### [Provided records]
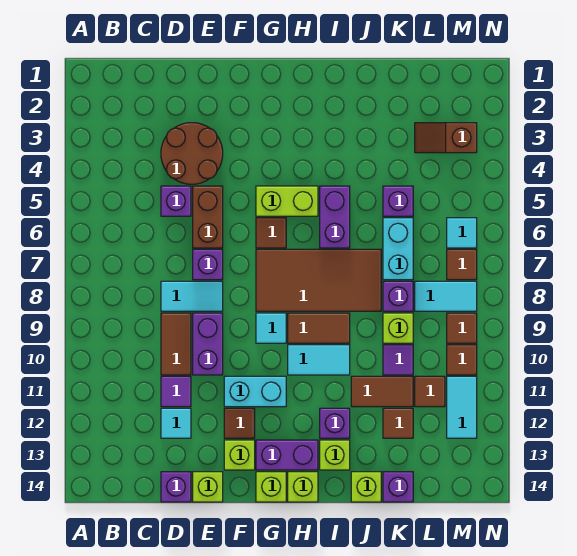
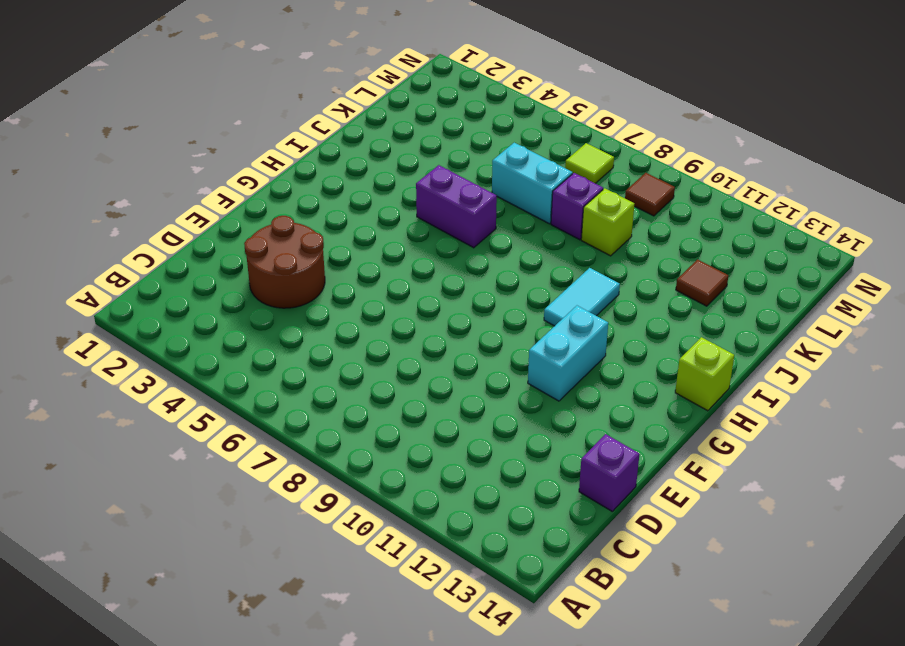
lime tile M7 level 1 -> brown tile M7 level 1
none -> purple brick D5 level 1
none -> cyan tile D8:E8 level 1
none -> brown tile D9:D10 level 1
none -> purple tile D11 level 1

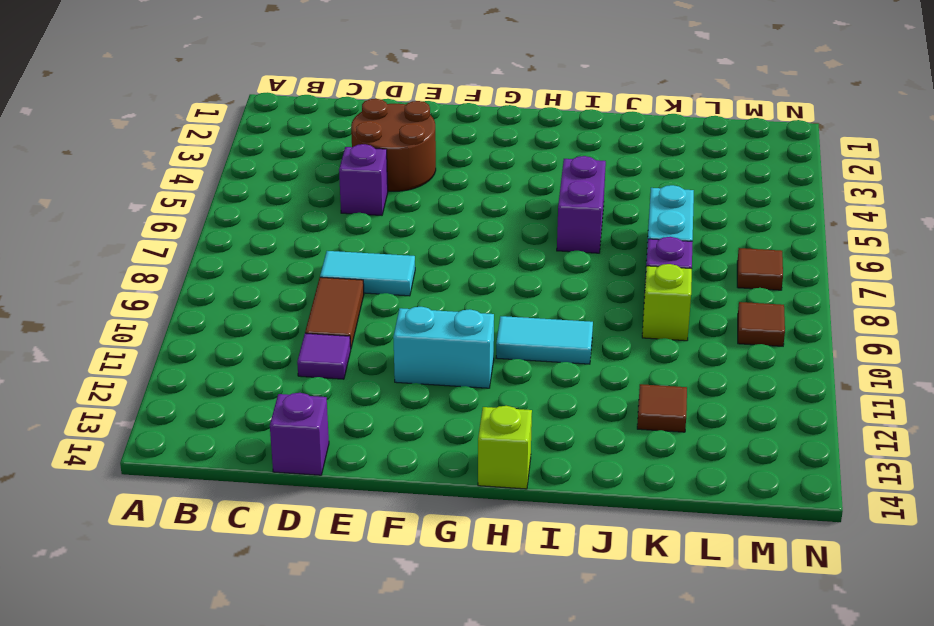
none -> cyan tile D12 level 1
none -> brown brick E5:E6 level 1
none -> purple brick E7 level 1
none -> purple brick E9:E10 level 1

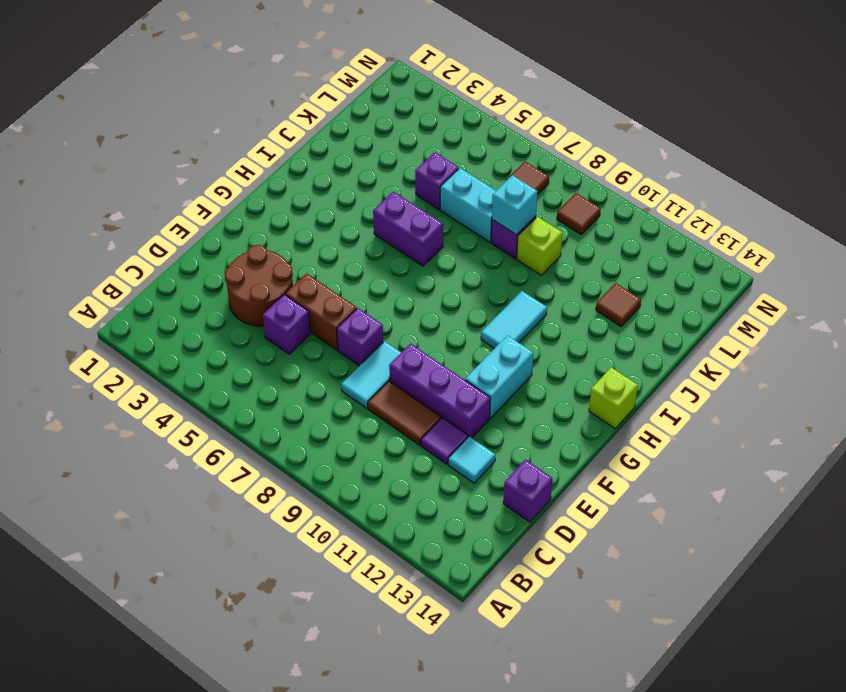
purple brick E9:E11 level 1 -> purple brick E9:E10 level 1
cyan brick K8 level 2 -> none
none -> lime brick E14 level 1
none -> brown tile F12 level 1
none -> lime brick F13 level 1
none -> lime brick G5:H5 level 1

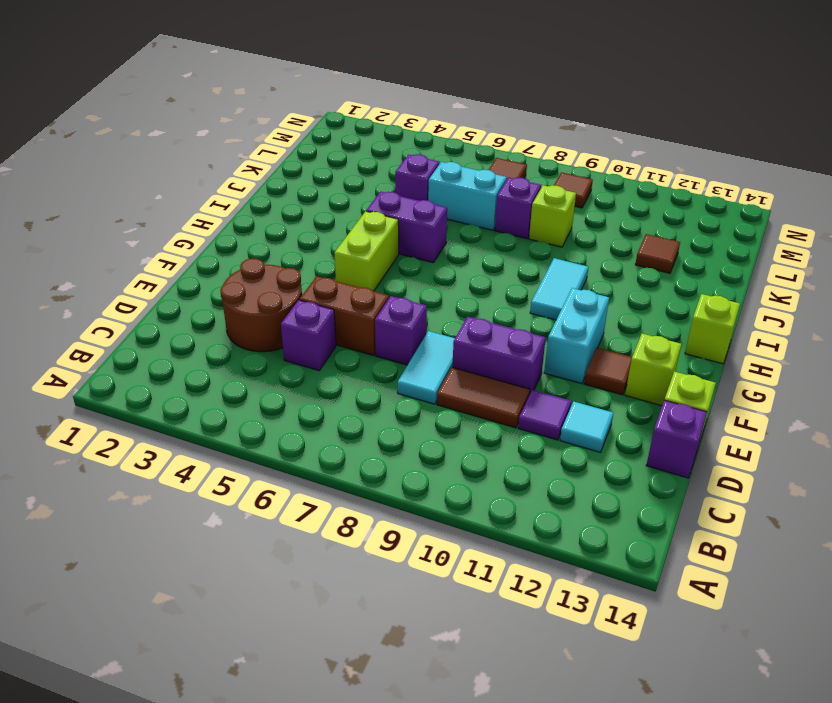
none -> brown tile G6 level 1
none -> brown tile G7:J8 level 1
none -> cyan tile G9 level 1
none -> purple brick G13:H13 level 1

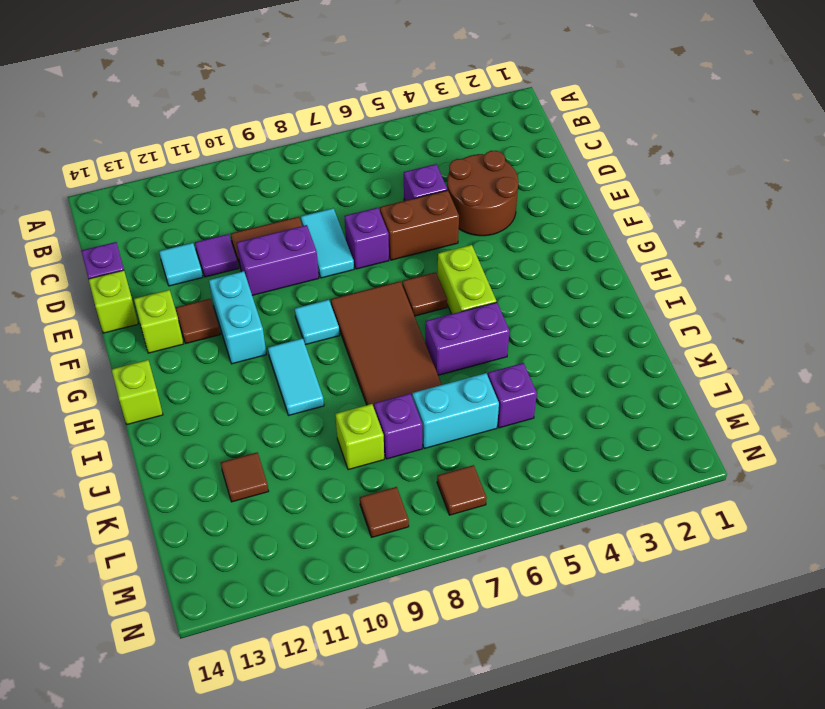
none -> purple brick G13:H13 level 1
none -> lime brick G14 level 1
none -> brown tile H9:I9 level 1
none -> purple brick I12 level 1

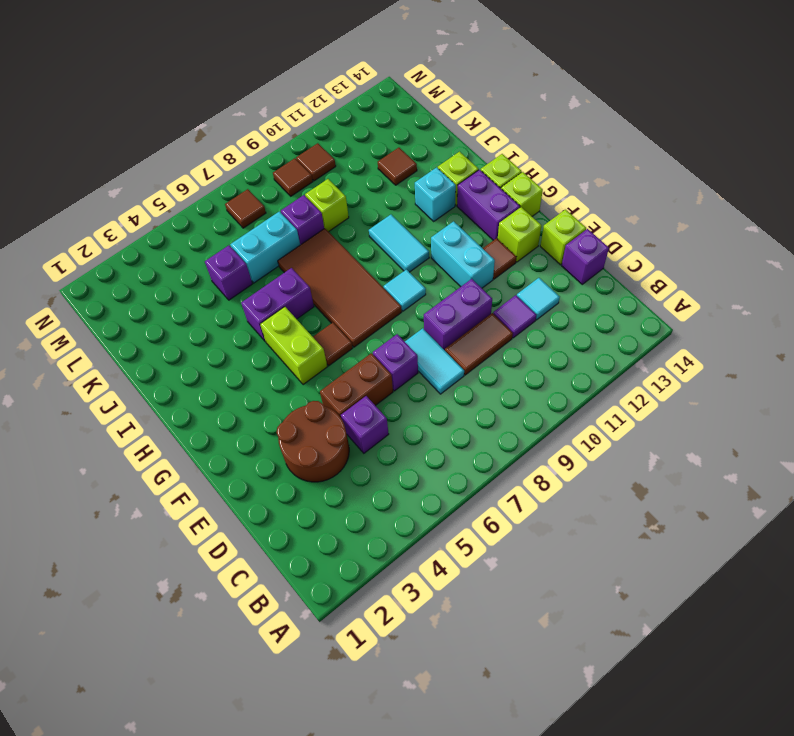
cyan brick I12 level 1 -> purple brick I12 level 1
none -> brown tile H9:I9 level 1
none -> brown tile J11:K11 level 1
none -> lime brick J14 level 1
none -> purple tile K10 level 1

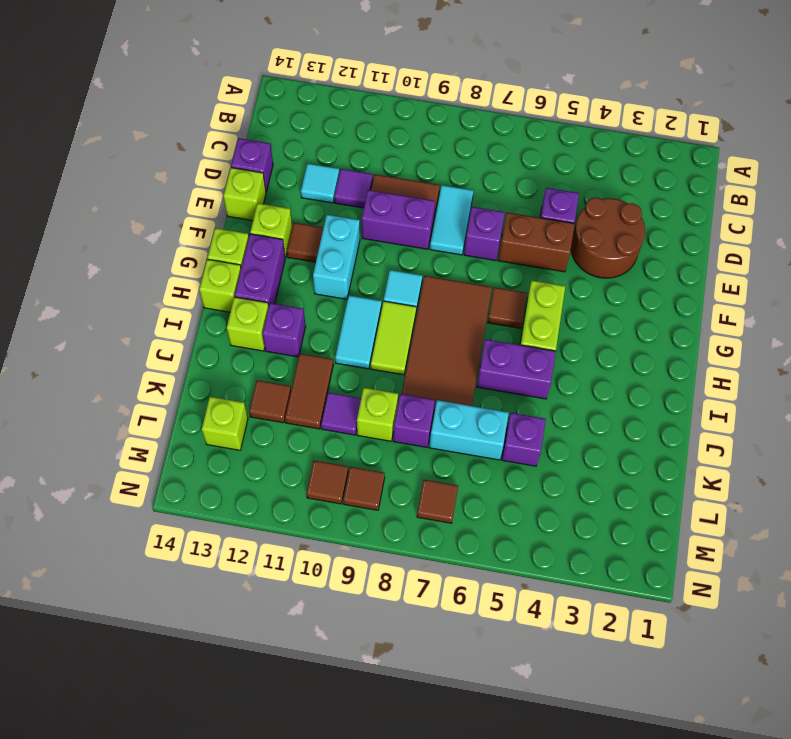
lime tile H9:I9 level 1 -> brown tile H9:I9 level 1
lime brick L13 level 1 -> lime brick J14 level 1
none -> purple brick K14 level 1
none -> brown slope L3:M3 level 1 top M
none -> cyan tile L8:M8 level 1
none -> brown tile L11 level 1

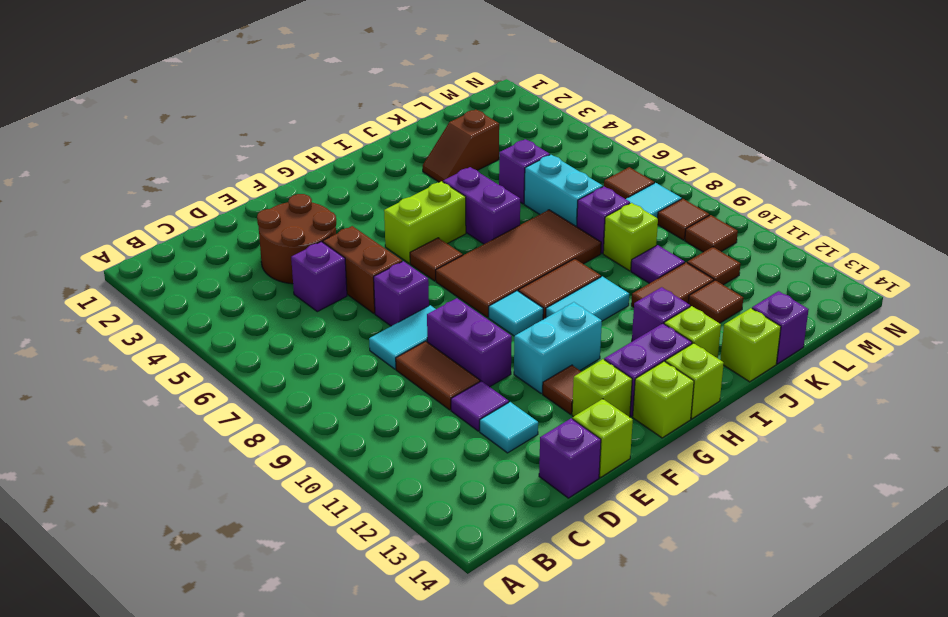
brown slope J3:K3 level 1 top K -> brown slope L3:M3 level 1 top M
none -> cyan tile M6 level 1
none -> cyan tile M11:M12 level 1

...

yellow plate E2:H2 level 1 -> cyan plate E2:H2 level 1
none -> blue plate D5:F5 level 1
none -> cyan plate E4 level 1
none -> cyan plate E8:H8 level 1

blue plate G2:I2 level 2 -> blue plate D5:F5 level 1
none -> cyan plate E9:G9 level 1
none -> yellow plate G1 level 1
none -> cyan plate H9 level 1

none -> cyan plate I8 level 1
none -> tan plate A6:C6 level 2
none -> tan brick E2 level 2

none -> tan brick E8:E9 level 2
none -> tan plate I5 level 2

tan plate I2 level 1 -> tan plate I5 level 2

### [Task description]
Which lines in the data hold the string "plate"? Copy each of them.

### [Task solution]
yellow plate E2:H2 level 1 -> cyan plate E2:H2 level 1
none -> blue plate D5:F5 level 1
none -> cyan plate E4 level 1
none -> cyan plate E8:H8 level 1
blue plate G2:I2 level 2 -> blue plate D5:F5 level 1
none -> cyan plate E9:G9 level 1
none -> yellow plate G1 level 1
none -> cyan plate H9 level 1
none -> cyan plate I8 level 1
none -> tan plate A6:C6 level 2
none -> tan plate I5 level 2
tan plate I2 level 1 -> tan plate I5 level 2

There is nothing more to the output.